Aim of the exercise =>
Which lines run from the one containing "POT pin SIG: A1 -> 4" to the end of the entries? Copy them exactly, both ends included, and give nothing else.

Records =>
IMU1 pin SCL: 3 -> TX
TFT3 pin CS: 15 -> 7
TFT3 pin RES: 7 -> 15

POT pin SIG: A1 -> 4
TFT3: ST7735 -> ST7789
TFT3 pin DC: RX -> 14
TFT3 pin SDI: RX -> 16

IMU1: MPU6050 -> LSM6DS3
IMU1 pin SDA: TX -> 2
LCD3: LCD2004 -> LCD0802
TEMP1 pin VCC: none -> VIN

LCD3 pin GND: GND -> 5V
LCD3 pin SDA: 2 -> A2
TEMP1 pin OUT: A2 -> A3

Your response =>
POT pin SIG: A1 -> 4
TFT3: ST7735 -> ST7789
TFT3 pin DC: RX -> 14
TFT3 pin SDI: RX -> 16

IMU1: MPU6050 -> LSM6DS3
IMU1 pin SDA: TX -> 2
LCD3: LCD2004 -> LCD0802
TEMP1 pin VCC: none -> VIN

LCD3 pin GND: GND -> 5V
LCD3 pin SDA: 2 -> A2
TEMP1 pin OUT: A2 -> A3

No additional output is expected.